YOUR ASSIGNMENT: Show each line of the listing in which the word "left" occurs.

PROVIDED ENTRIES:

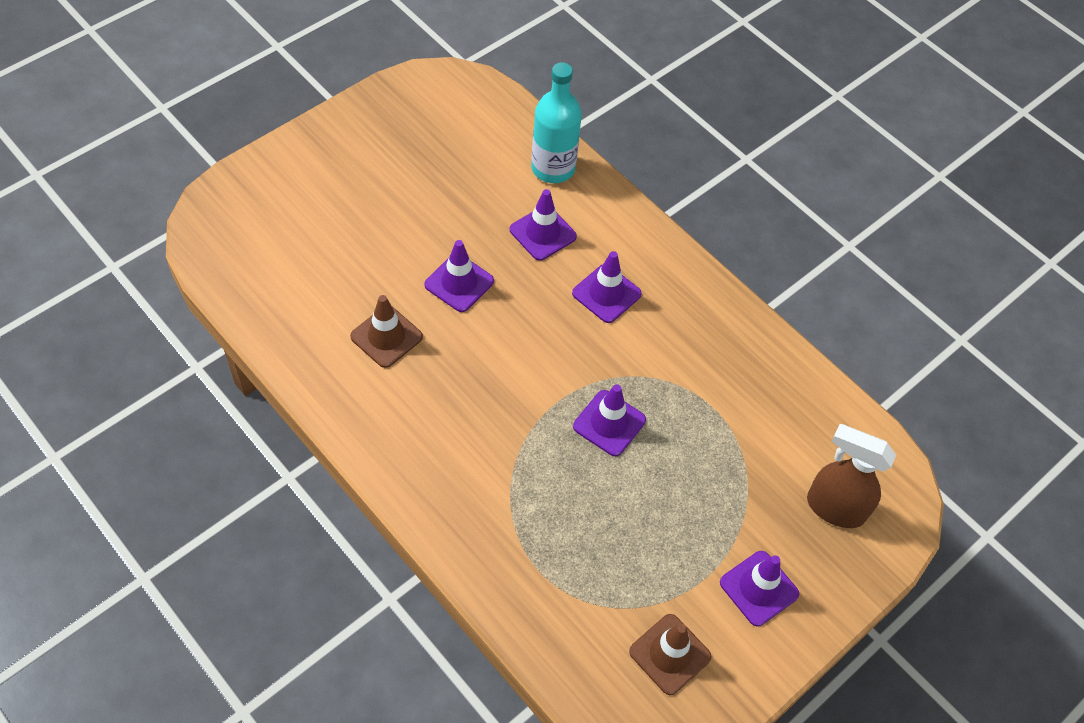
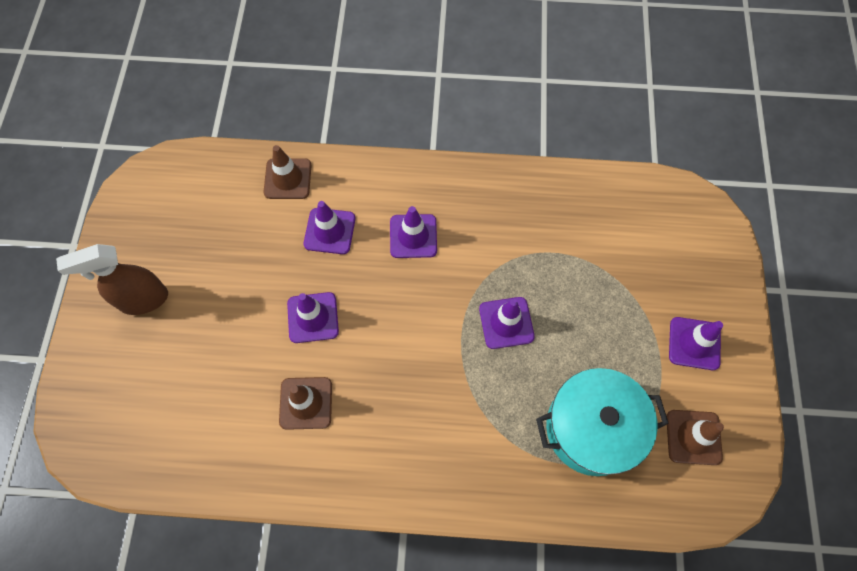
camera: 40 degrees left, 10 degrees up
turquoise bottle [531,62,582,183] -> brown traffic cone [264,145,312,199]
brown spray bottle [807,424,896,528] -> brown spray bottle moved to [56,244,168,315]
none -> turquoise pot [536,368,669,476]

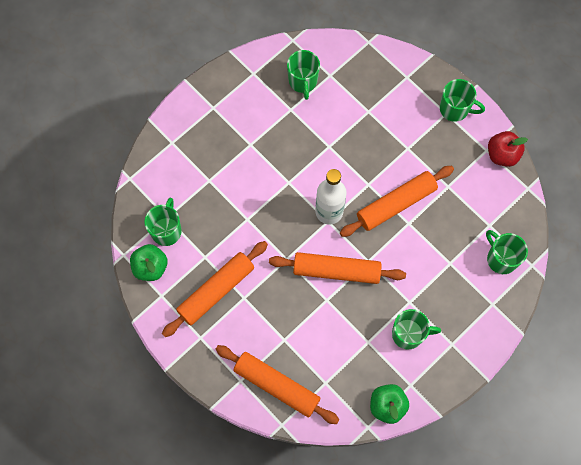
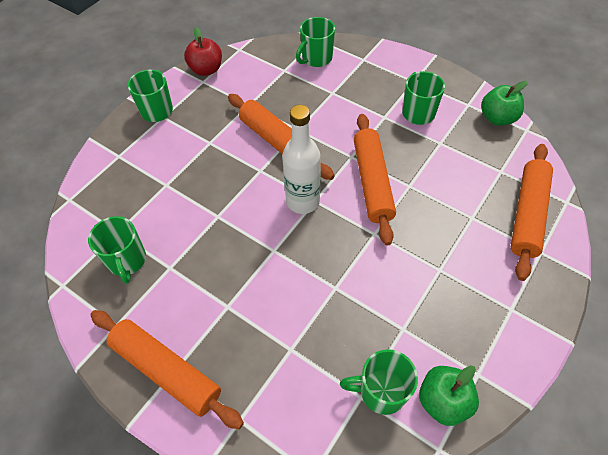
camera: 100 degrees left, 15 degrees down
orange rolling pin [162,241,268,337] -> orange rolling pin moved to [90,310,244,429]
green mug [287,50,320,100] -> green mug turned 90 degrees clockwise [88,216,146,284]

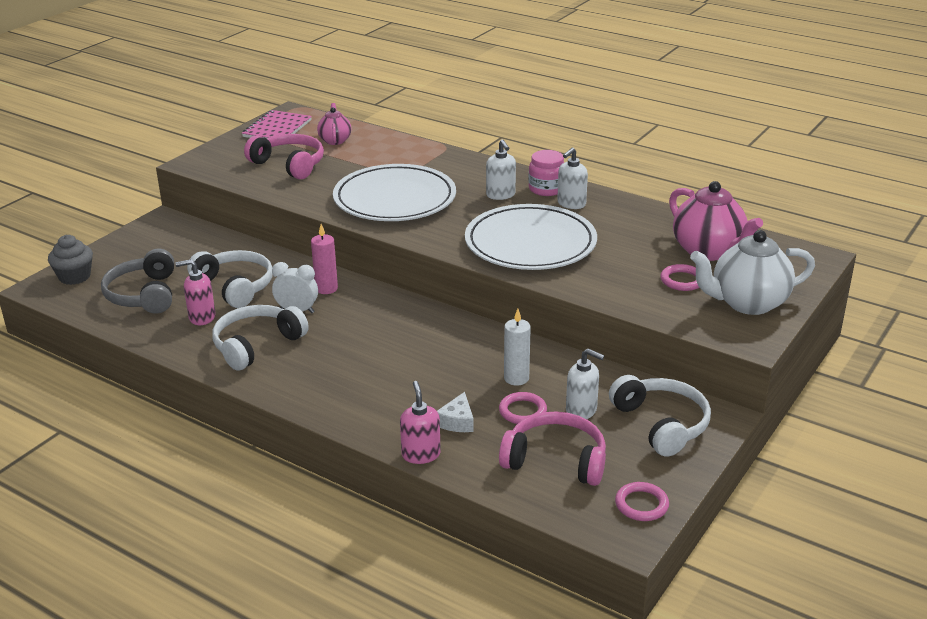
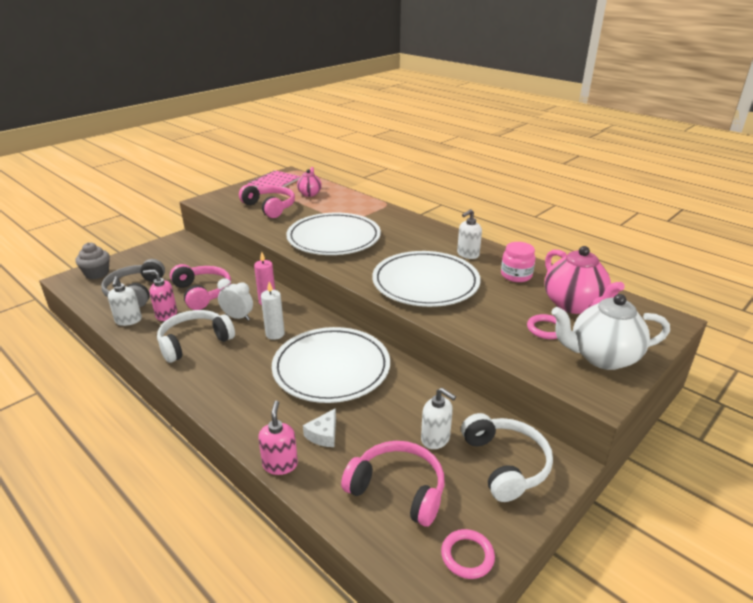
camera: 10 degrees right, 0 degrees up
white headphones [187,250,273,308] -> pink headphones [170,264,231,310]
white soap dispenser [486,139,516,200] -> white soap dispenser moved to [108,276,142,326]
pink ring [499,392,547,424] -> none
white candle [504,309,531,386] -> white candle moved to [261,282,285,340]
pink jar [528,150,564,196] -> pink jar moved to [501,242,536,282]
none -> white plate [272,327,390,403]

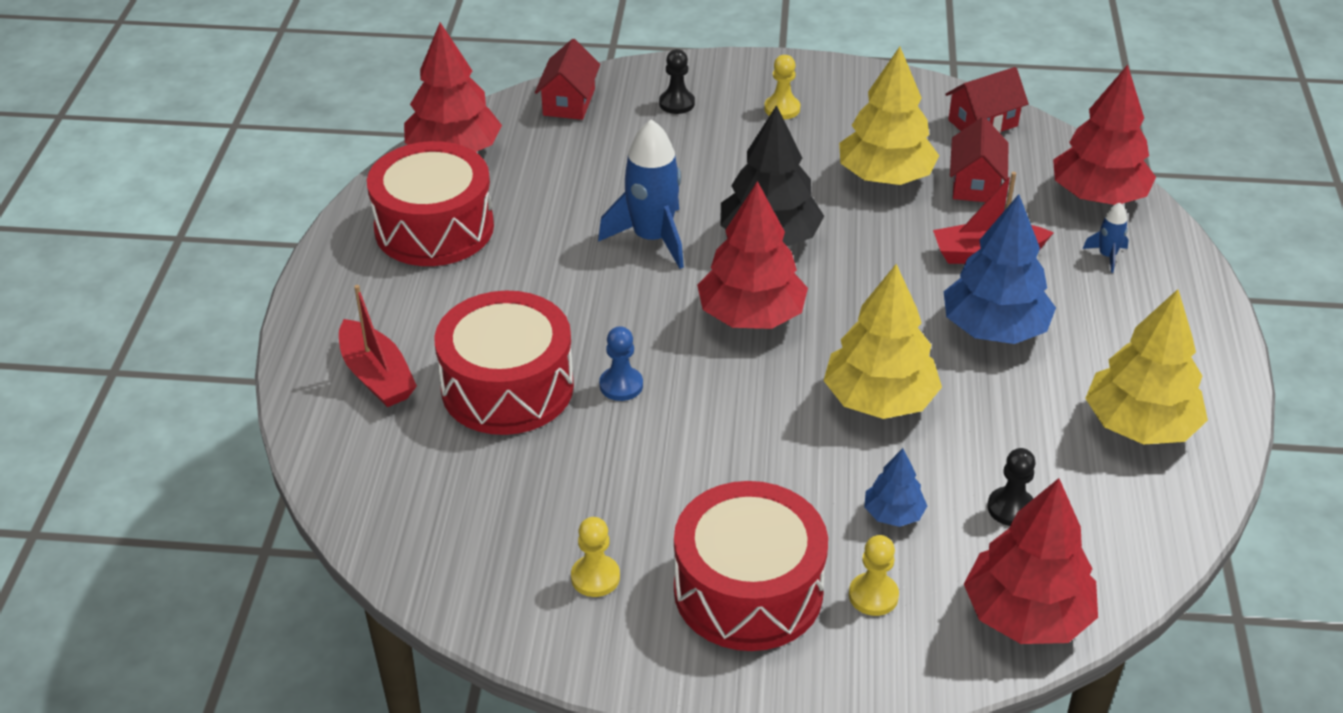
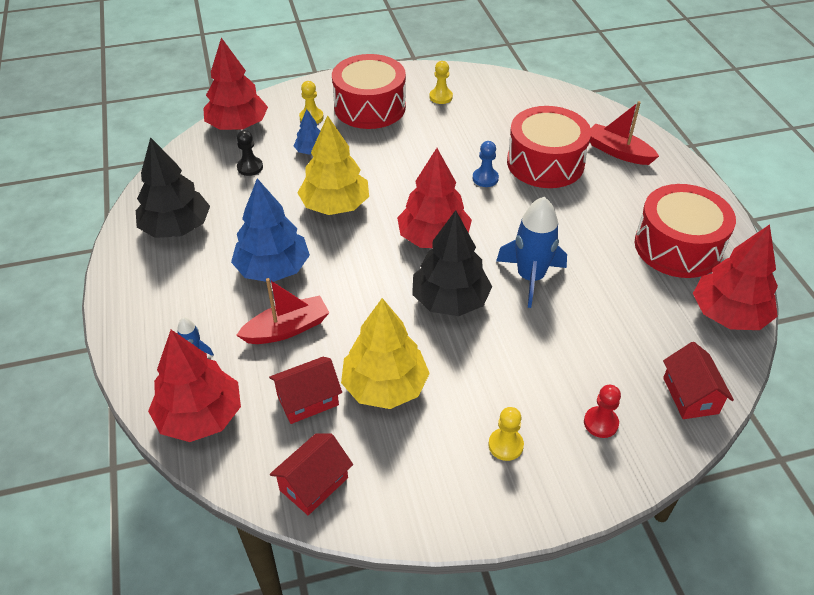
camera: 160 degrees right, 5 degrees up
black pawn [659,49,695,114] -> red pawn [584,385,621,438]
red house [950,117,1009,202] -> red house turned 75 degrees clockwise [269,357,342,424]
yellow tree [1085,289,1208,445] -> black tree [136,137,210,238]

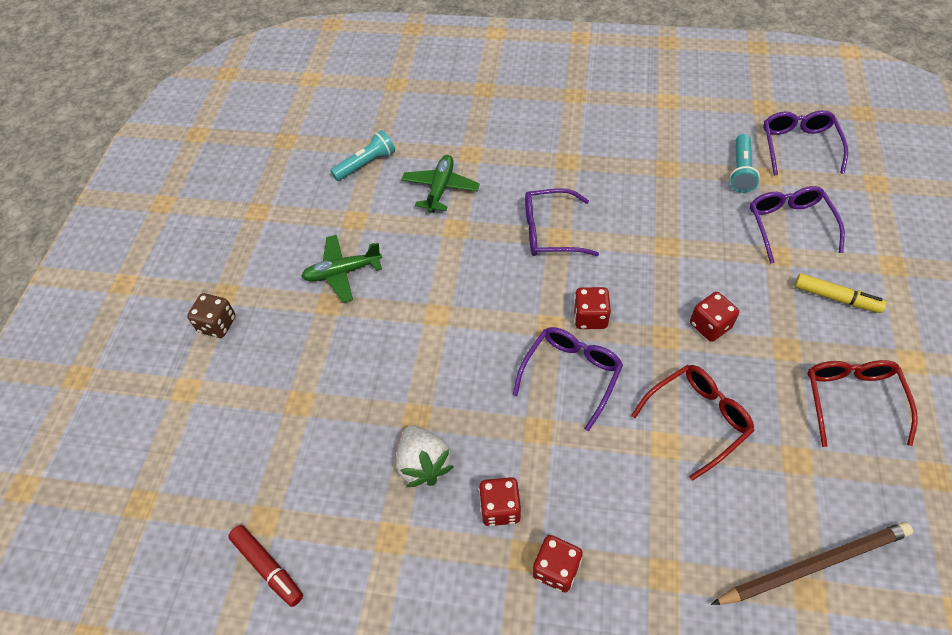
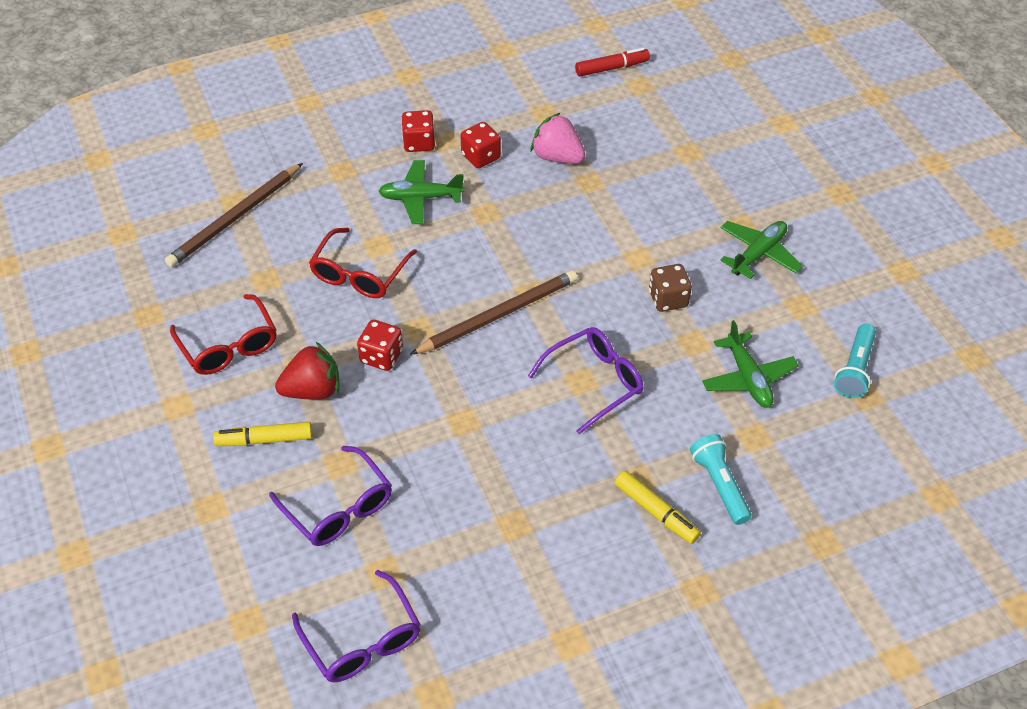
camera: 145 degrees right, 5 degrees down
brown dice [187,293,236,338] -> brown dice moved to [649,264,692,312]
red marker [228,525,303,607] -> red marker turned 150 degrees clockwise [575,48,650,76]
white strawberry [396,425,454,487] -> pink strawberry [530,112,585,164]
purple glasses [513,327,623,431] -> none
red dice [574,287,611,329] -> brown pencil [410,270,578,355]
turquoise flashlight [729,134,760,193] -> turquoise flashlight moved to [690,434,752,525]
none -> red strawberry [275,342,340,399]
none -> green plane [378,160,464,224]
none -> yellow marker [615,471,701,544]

EXERCISE RESPONSE:
camera: 40 degrees left, 10 degrees up
camera: 100 degrees left, 15 degrees down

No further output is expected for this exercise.